┌─ GIVEN RECORDS

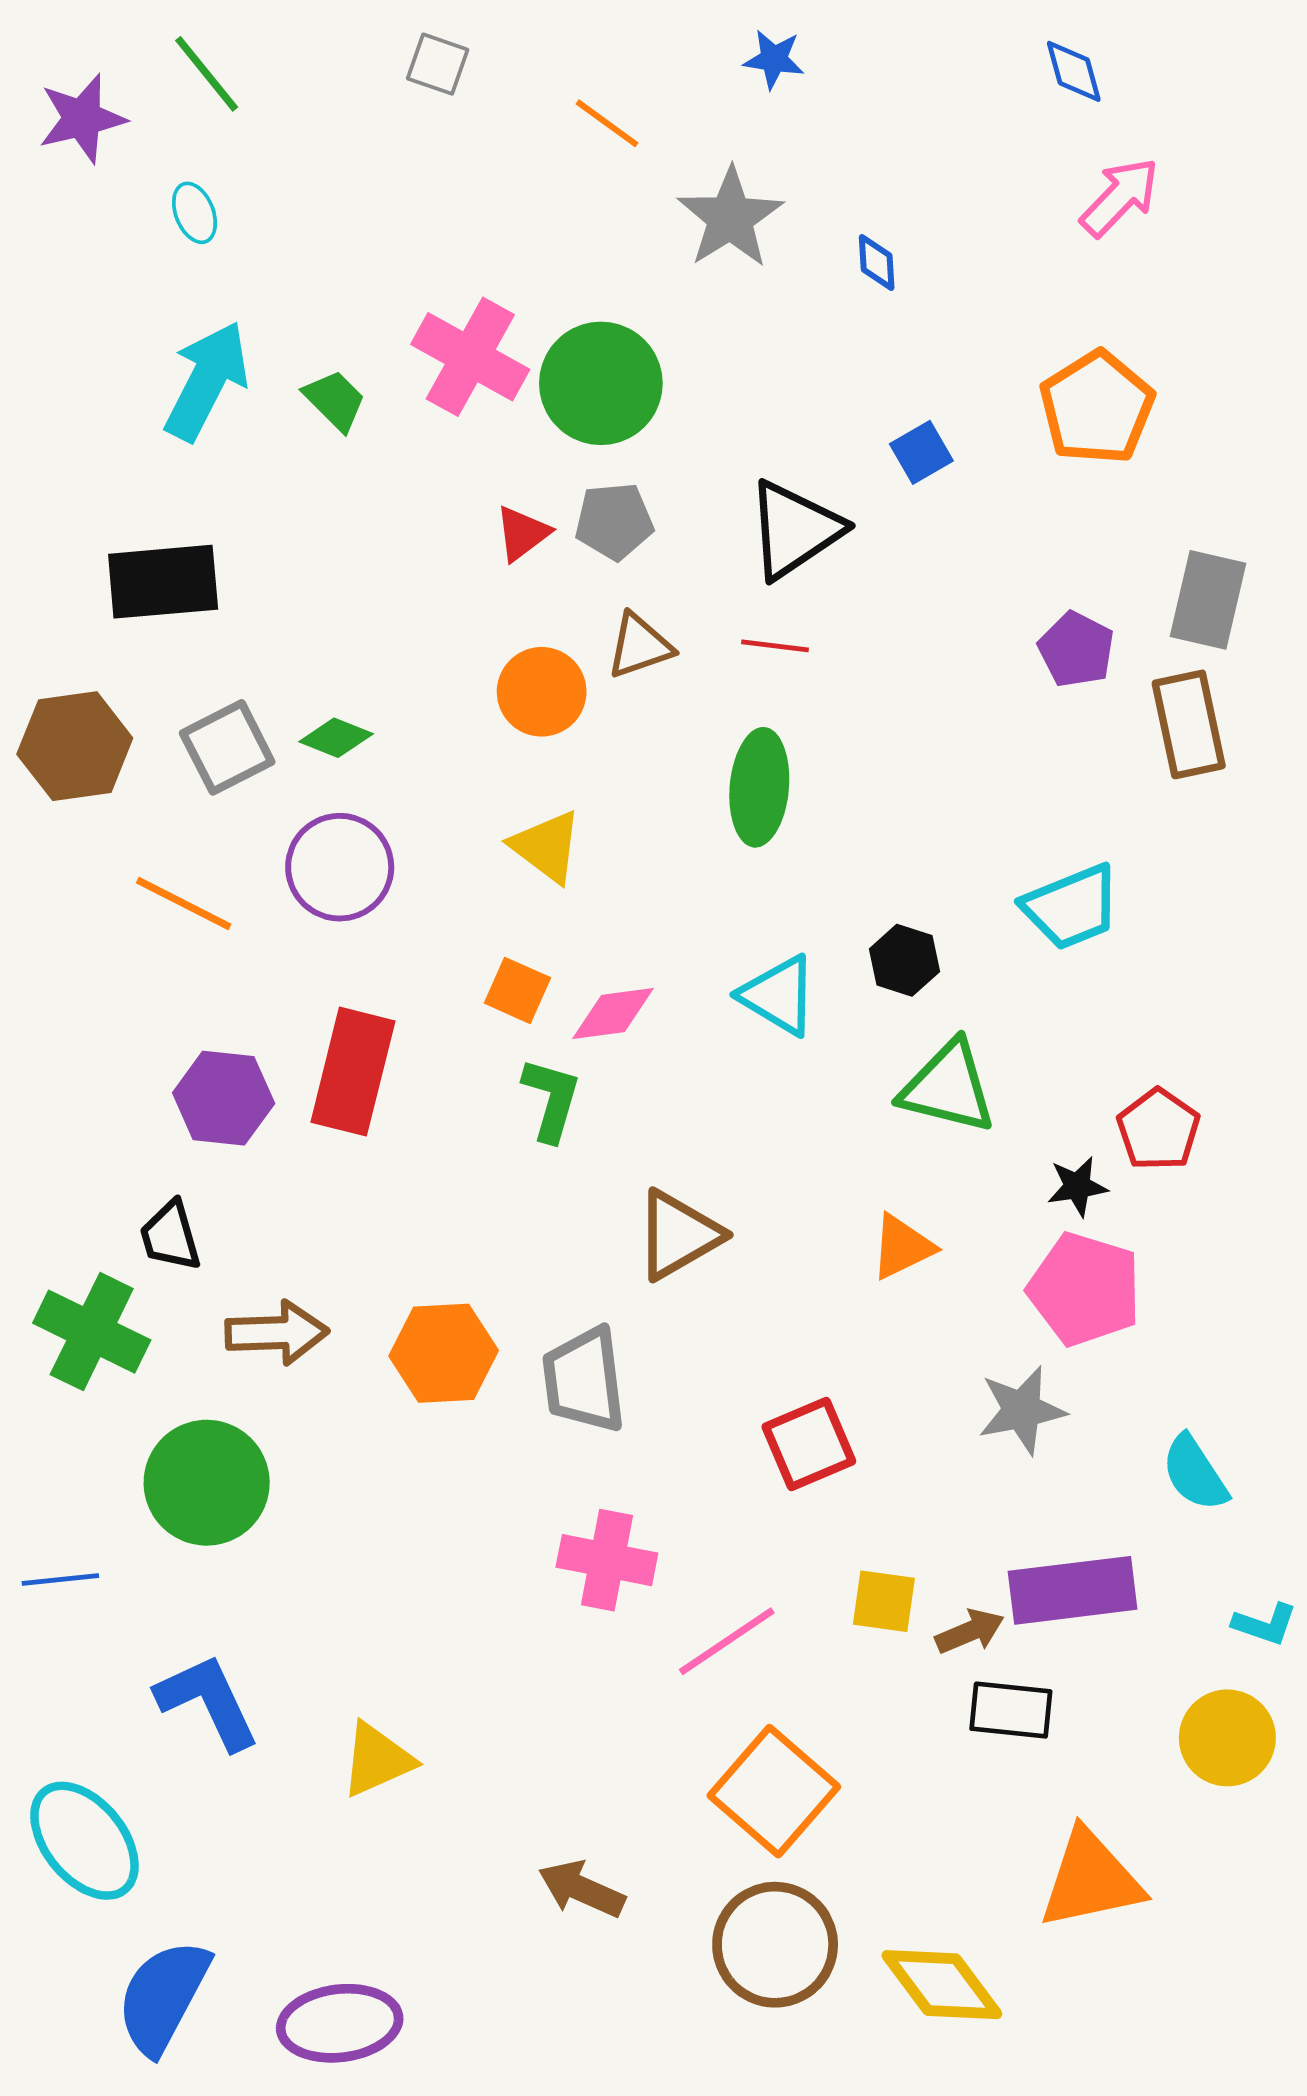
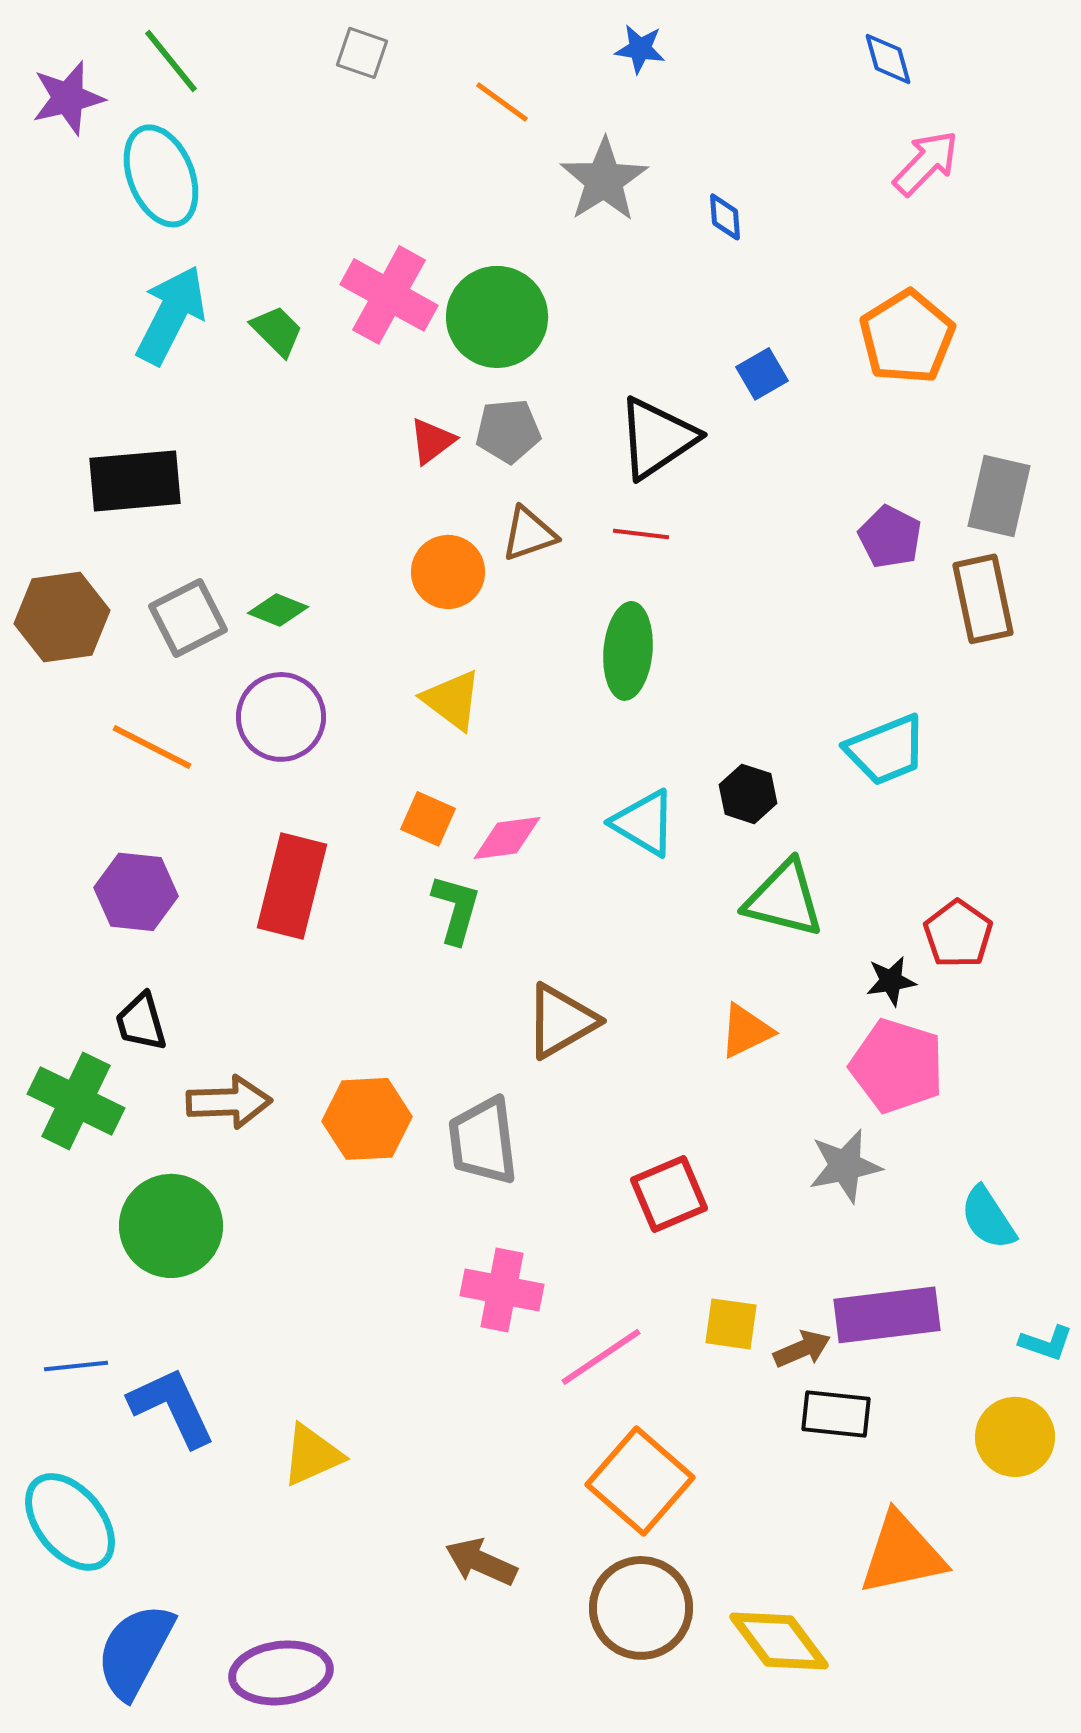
cyan ellipse: (195, 213) -> (161, 176), size x2.0
purple hexagon: (224, 1098) -> (136, 892), moved
blue line: (60, 1579) -> (76, 1366), moved

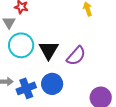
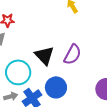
cyan circle: (21, 45) -> (18, 72), moved

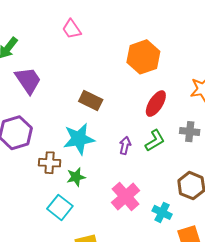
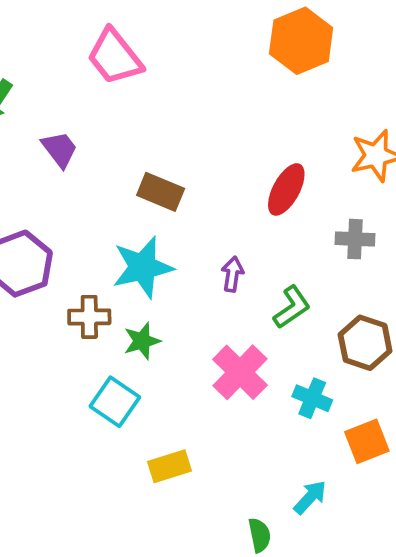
pink trapezoid: (72, 29) -> (115, 57), size x1.5
orange hexagon: (143, 57) -> (301, 41), moved
purple trapezoid: (28, 80) -> (60, 149), moved, size x0.7
green L-shape: (155, 141) -> (292, 307), moved

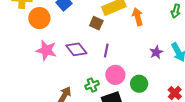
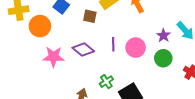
brown square: (96, 23) -> (90, 16), moved
pink circle: (115, 75) -> (136, 48), moved
green circle: (139, 84) -> (163, 58), moved

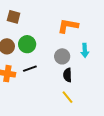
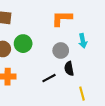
black line: (30, 69) -> (49, 78), moved
yellow line: (67, 97) -> (82, 94), moved, turned 32

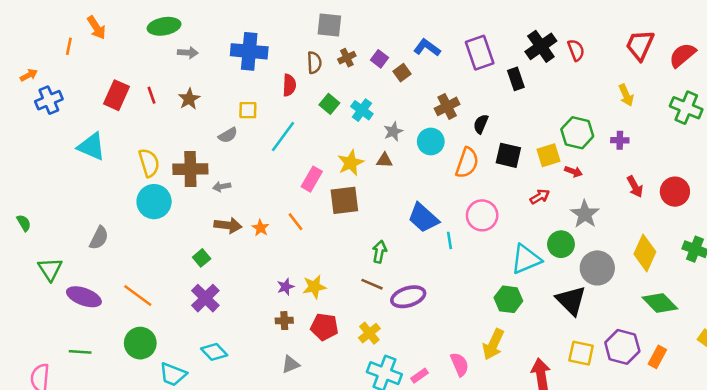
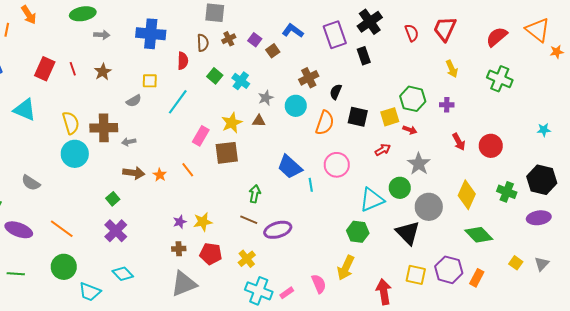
red trapezoid: (640, 45) -> (445, 29), moved
black cross: (541, 46) -> (370, 22), moved
gray semicircle: (99, 238) -> (31, 183), turned 96
gray triangle: (291, 364) -> (184, 284), size x1.8

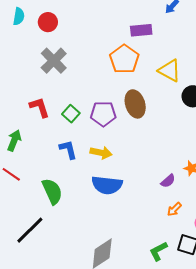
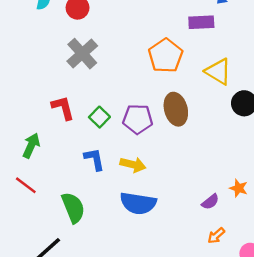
purple rectangle: (141, 30) -> (201, 22), moved

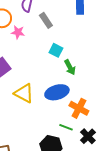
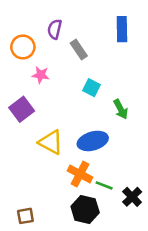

└─

▶ [WHAT IS EXPECTED]: Report the number of lines in the listing that contain the word "pink". No other words are permitted.

▶ [FINAL ANSWER]: 2